▶ [Data records]
☆ ☆ ☆

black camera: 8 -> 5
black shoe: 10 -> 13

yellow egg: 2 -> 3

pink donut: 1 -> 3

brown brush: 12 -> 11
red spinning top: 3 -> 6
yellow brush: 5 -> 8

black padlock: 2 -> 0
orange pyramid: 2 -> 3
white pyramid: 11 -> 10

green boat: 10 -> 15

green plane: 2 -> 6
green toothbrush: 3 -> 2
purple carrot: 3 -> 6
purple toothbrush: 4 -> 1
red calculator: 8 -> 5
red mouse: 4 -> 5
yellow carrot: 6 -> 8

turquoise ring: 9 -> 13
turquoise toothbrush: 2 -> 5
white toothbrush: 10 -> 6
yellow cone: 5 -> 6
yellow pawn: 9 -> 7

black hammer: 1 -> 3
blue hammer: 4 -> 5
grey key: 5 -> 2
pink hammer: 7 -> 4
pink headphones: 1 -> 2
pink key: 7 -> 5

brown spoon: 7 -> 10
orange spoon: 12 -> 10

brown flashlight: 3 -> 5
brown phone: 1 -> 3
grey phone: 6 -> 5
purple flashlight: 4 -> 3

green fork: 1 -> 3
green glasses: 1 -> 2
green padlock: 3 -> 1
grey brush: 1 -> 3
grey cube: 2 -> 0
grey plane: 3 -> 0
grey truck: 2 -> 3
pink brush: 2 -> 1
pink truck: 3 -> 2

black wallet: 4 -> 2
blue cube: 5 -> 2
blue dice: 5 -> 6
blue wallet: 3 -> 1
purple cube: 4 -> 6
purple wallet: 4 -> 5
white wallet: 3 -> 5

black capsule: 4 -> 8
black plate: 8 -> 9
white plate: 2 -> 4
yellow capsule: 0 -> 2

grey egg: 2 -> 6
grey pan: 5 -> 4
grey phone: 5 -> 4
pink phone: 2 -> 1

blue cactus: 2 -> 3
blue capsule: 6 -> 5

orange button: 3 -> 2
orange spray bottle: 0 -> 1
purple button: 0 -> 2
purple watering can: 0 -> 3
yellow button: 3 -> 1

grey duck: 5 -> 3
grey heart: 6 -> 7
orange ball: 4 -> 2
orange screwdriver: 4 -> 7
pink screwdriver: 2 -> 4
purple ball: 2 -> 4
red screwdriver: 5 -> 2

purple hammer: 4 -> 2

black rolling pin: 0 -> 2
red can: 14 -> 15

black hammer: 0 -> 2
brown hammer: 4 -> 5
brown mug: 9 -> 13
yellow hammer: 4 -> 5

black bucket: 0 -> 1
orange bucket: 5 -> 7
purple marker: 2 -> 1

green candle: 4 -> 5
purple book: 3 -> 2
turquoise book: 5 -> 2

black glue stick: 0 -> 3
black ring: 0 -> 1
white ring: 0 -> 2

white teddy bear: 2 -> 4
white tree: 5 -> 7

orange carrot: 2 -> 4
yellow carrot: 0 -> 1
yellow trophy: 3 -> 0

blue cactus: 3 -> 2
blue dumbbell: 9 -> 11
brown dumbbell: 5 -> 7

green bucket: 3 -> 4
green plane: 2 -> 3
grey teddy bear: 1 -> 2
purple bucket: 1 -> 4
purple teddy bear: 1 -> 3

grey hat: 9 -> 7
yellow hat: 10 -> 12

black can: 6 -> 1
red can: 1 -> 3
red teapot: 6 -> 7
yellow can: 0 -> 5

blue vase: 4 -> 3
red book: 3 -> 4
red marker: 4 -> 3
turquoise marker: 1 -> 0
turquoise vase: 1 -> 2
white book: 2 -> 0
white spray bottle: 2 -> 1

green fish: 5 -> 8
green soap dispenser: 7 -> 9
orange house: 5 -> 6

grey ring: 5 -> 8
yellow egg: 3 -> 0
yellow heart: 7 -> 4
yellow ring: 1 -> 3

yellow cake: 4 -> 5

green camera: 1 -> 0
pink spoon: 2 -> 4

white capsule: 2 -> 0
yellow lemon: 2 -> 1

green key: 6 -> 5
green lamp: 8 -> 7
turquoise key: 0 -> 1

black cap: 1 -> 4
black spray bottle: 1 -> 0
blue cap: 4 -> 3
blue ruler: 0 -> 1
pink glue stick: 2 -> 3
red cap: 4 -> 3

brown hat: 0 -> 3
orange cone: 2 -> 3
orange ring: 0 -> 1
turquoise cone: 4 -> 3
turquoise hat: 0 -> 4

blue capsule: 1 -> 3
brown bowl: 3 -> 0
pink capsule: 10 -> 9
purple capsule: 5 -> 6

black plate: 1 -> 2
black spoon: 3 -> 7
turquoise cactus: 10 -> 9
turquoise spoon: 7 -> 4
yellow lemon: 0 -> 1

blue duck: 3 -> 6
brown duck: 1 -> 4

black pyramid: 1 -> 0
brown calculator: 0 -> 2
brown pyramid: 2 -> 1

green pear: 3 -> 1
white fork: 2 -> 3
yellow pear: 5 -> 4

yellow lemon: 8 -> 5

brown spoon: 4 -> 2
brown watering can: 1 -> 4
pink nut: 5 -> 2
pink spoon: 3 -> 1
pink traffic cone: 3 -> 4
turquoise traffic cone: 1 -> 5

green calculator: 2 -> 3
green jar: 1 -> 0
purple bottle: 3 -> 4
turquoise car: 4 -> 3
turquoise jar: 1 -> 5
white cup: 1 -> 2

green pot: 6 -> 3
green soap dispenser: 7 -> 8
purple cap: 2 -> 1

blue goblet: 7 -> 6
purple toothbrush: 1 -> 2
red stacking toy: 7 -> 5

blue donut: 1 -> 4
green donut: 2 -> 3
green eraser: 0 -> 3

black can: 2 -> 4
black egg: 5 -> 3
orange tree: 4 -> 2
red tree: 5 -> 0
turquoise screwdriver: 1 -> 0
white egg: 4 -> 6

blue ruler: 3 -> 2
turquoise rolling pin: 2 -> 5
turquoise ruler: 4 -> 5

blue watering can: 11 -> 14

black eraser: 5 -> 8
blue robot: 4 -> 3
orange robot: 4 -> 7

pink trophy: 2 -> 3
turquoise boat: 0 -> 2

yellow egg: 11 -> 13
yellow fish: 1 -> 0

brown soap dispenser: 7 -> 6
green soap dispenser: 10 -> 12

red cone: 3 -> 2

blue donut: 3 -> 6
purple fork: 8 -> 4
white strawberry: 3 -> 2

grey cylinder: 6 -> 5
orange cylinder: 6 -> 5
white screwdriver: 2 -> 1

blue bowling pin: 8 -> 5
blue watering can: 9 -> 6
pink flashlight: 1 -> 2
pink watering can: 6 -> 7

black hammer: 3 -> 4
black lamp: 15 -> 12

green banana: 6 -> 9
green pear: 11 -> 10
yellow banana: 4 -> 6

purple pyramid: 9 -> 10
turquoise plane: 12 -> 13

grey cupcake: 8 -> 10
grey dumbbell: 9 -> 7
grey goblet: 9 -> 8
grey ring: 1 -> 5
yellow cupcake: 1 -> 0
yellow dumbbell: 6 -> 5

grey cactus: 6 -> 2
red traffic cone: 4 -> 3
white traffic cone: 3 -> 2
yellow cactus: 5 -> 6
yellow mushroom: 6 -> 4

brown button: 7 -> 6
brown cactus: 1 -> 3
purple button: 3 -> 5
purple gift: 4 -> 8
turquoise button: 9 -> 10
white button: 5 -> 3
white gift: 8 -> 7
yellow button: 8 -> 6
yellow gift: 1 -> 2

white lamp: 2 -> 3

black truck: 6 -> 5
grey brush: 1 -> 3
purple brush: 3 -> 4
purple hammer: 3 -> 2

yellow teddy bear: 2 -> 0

☆ ☆ ☆

▶ [The problem]
Out of the data above, transcribe exactly and only the lines starting with the line that has "green candle: 4 -> 5" and going on through the line that has "turquoise screwdriver: 1 -> 0", both included.

▶ [Task output]
green candle: 4 -> 5
purple book: 3 -> 2
turquoise book: 5 -> 2

black glue stick: 0 -> 3
black ring: 0 -> 1
white ring: 0 -> 2

white teddy bear: 2 -> 4
white tree: 5 -> 7

orange carrot: 2 -> 4
yellow carrot: 0 -> 1
yellow trophy: 3 -> 0

blue cactus: 3 -> 2
blue dumbbell: 9 -> 11
brown dumbbell: 5 -> 7

green bucket: 3 -> 4
green plane: 2 -> 3
grey teddy bear: 1 -> 2
purple bucket: 1 -> 4
purple teddy bear: 1 -> 3

grey hat: 9 -> 7
yellow hat: 10 -> 12

black can: 6 -> 1
red can: 1 -> 3
red teapot: 6 -> 7
yellow can: 0 -> 5

blue vase: 4 -> 3
red book: 3 -> 4
red marker: 4 -> 3
turquoise marker: 1 -> 0
turquoise vase: 1 -> 2
white book: 2 -> 0
white spray bottle: 2 -> 1

green fish: 5 -> 8
green soap dispenser: 7 -> 9
orange house: 5 -> 6

grey ring: 5 -> 8
yellow egg: 3 -> 0
yellow heart: 7 -> 4
yellow ring: 1 -> 3

yellow cake: 4 -> 5

green camera: 1 -> 0
pink spoon: 2 -> 4

white capsule: 2 -> 0
yellow lemon: 2 -> 1

green key: 6 -> 5
green lamp: 8 -> 7
turquoise key: 0 -> 1

black cap: 1 -> 4
black spray bottle: 1 -> 0
blue cap: 4 -> 3
blue ruler: 0 -> 1
pink glue stick: 2 -> 3
red cap: 4 -> 3

brown hat: 0 -> 3
orange cone: 2 -> 3
orange ring: 0 -> 1
turquoise cone: 4 -> 3
turquoise hat: 0 -> 4

blue capsule: 1 -> 3
brown bowl: 3 -> 0
pink capsule: 10 -> 9
purple capsule: 5 -> 6

black plate: 1 -> 2
black spoon: 3 -> 7
turquoise cactus: 10 -> 9
turquoise spoon: 7 -> 4
yellow lemon: 0 -> 1

blue duck: 3 -> 6
brown duck: 1 -> 4

black pyramid: 1 -> 0
brown calculator: 0 -> 2
brown pyramid: 2 -> 1

green pear: 3 -> 1
white fork: 2 -> 3
yellow pear: 5 -> 4

yellow lemon: 8 -> 5

brown spoon: 4 -> 2
brown watering can: 1 -> 4
pink nut: 5 -> 2
pink spoon: 3 -> 1
pink traffic cone: 3 -> 4
turquoise traffic cone: 1 -> 5

green calculator: 2 -> 3
green jar: 1 -> 0
purple bottle: 3 -> 4
turquoise car: 4 -> 3
turquoise jar: 1 -> 5
white cup: 1 -> 2

green pot: 6 -> 3
green soap dispenser: 7 -> 8
purple cap: 2 -> 1

blue goblet: 7 -> 6
purple toothbrush: 1 -> 2
red stacking toy: 7 -> 5

blue donut: 1 -> 4
green donut: 2 -> 3
green eraser: 0 -> 3

black can: 2 -> 4
black egg: 5 -> 3
orange tree: 4 -> 2
red tree: 5 -> 0
turquoise screwdriver: 1 -> 0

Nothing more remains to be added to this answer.